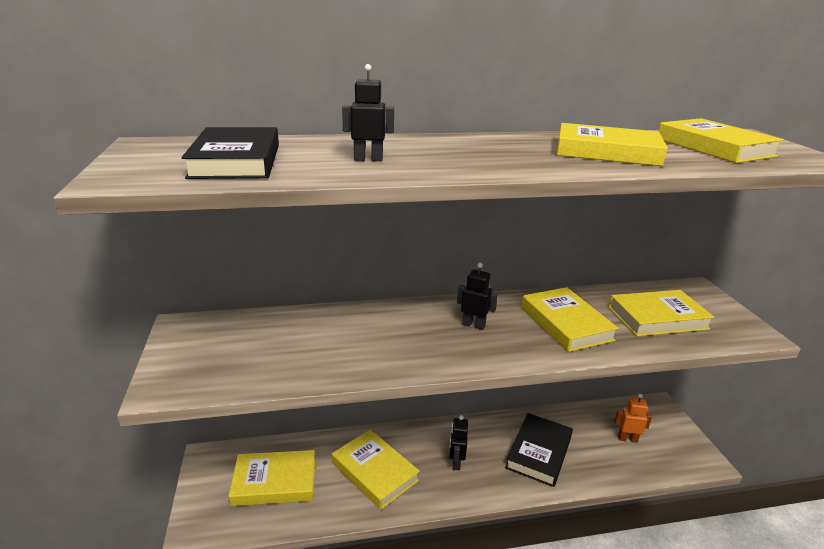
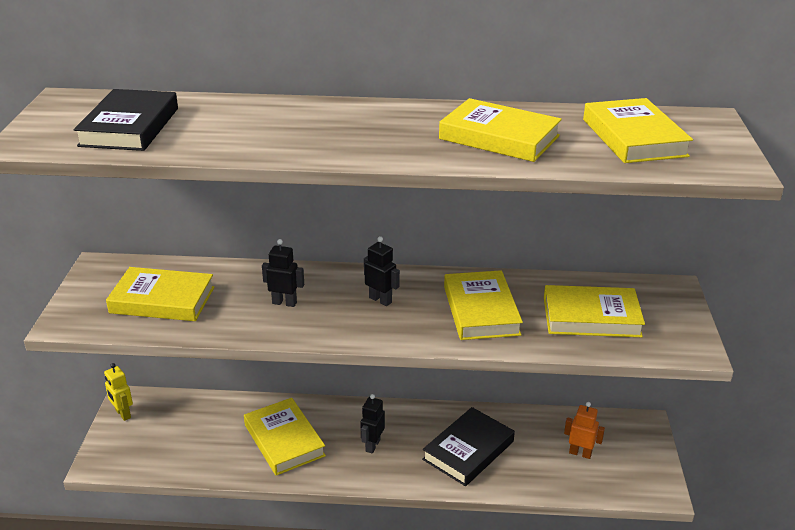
camera: 15 degrees right, 5 degrees up
(206, 472) = (123, 414): none -> yellow robot
(274, 482) = (183, 433): yellow book -> yellow book (162, 300)
(368, 159) = (247, 132): black robot -> black robot (284, 303)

_ _ _ _ _ _ _

Work required: Return every line from the one holding "(274, 482) = (183, 433): yellow" through the end of the data, exactly as it appears, with both ends kept and nothing else.

Reply:
(274, 482) = (183, 433): yellow book -> yellow book (162, 300)
(368, 159) = (247, 132): black robot -> black robot (284, 303)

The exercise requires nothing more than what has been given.